#### [Problem description]
Copy everything from the line containing "orange cross at" down to the end of the items, unchanged. Leave the pictures out.

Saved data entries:
** Start **
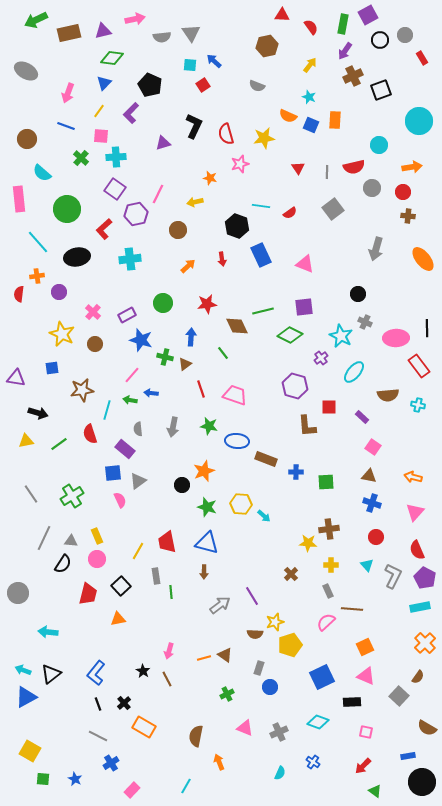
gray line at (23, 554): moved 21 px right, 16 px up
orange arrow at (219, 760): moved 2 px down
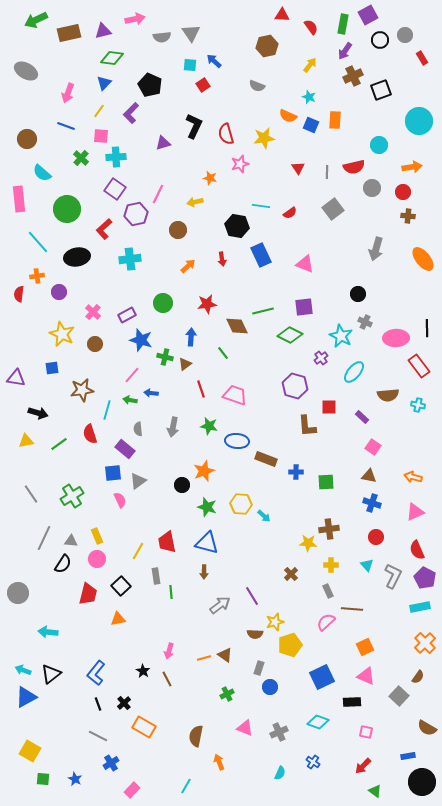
black hexagon at (237, 226): rotated 10 degrees counterclockwise
pink triangle at (415, 512): rotated 24 degrees clockwise
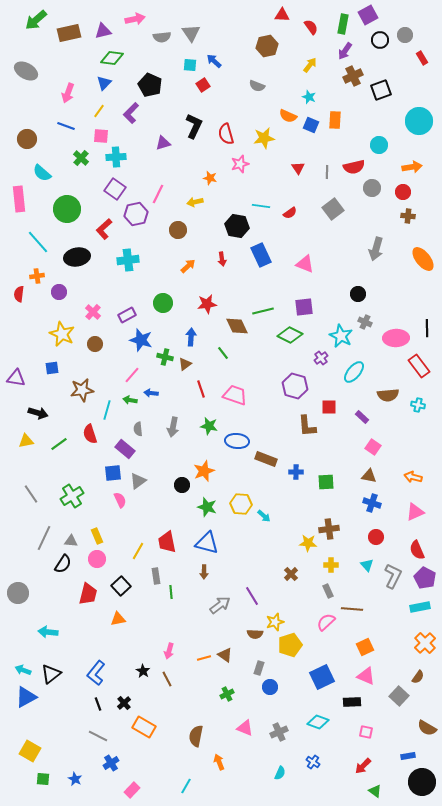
green arrow at (36, 20): rotated 15 degrees counterclockwise
cyan cross at (130, 259): moved 2 px left, 1 px down
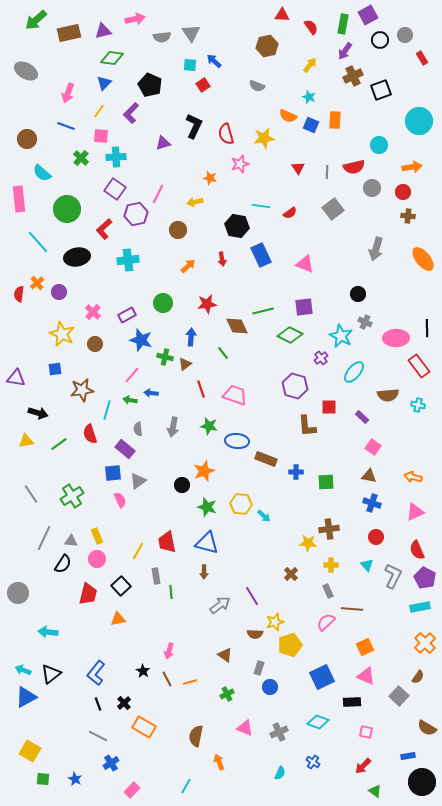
orange cross at (37, 276): moved 7 px down; rotated 32 degrees counterclockwise
blue square at (52, 368): moved 3 px right, 1 px down
orange line at (204, 658): moved 14 px left, 24 px down
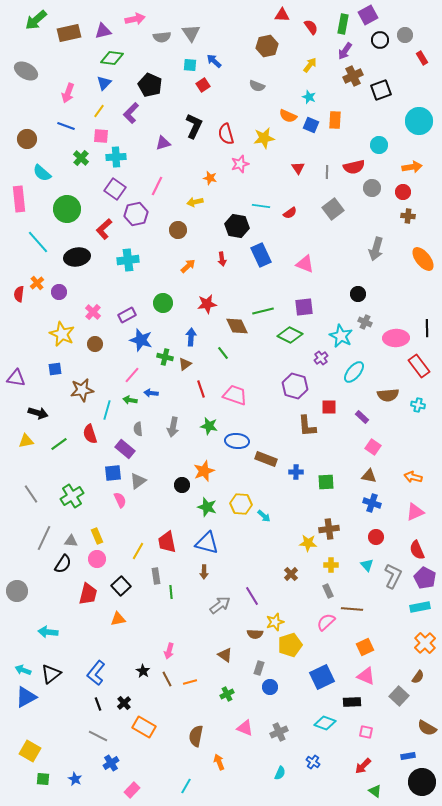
pink line at (158, 194): moved 1 px left, 8 px up
gray circle at (18, 593): moved 1 px left, 2 px up
cyan diamond at (318, 722): moved 7 px right, 1 px down
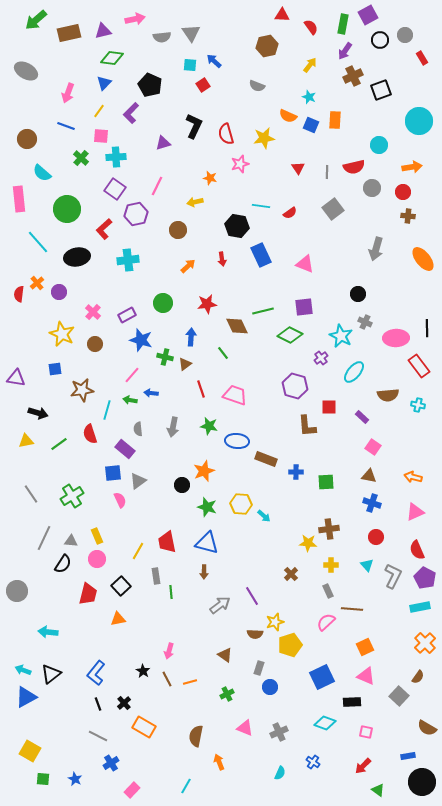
green triangle at (375, 791): moved 3 px right, 1 px up
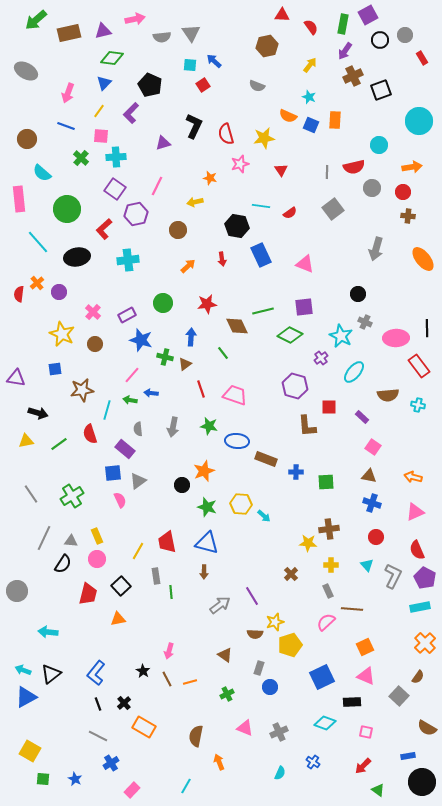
red triangle at (298, 168): moved 17 px left, 2 px down
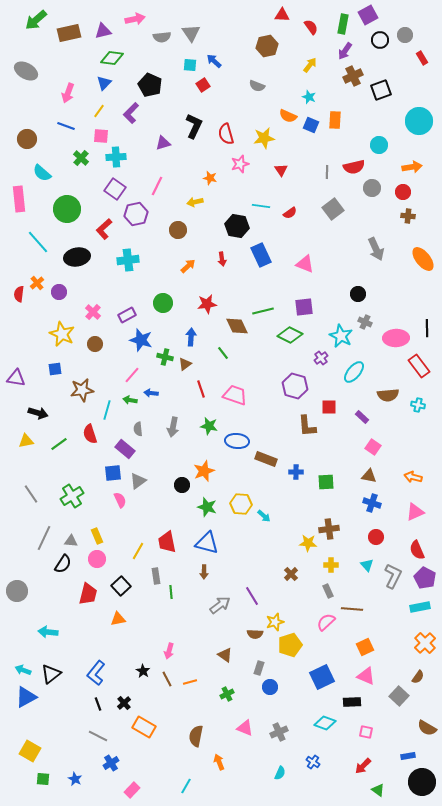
gray arrow at (376, 249): rotated 40 degrees counterclockwise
** End **
#### [Written response]
orange cross at (37, 276): moved 7 px down; rotated 32 degrees counterclockwise
blue square at (52, 368): moved 3 px right, 1 px down
orange line at (204, 658): moved 14 px left, 24 px down
pink line at (158, 194): moved 1 px left, 8 px up
gray circle at (18, 593): moved 1 px left, 2 px up
cyan diamond at (318, 722): moved 7 px right, 1 px down
green triangle at (375, 791): moved 3 px right, 1 px up
red triangle at (298, 168): moved 17 px left, 2 px down
gray arrow at (376, 249): rotated 40 degrees counterclockwise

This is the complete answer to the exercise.